:: Task to complete ::
Would you please copy every line from the records that contains the word "BARO"?

:: Input records ::
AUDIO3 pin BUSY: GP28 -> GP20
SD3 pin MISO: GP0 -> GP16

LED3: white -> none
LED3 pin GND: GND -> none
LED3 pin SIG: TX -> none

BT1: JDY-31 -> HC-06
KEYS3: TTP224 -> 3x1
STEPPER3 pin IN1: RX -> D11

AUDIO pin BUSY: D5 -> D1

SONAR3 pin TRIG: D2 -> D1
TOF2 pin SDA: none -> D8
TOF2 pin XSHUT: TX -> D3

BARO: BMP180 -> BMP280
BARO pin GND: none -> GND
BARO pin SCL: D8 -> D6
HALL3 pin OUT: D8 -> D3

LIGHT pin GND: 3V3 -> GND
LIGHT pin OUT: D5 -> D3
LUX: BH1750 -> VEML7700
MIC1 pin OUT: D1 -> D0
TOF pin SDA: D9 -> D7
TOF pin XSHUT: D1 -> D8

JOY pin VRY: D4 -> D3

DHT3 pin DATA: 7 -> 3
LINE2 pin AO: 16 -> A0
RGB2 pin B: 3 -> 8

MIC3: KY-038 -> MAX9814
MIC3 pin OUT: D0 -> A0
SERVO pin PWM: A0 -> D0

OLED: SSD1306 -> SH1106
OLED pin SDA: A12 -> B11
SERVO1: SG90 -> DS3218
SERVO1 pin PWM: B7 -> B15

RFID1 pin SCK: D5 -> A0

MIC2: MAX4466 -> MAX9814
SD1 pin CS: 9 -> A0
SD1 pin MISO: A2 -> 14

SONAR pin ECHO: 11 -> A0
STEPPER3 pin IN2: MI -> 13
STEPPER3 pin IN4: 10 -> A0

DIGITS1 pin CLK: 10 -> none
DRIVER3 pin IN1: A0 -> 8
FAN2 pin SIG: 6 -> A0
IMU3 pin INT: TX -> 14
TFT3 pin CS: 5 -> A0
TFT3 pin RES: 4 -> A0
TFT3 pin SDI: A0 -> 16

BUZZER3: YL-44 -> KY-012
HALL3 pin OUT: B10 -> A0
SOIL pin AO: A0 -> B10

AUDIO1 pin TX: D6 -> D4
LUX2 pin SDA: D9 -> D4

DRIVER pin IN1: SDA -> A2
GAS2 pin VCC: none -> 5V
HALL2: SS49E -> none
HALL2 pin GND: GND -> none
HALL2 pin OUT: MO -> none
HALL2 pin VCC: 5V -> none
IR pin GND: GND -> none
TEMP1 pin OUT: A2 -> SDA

:: Answer for this exercise ::
BARO: BMP180 -> BMP280
BARO pin GND: none -> GND
BARO pin SCL: D8 -> D6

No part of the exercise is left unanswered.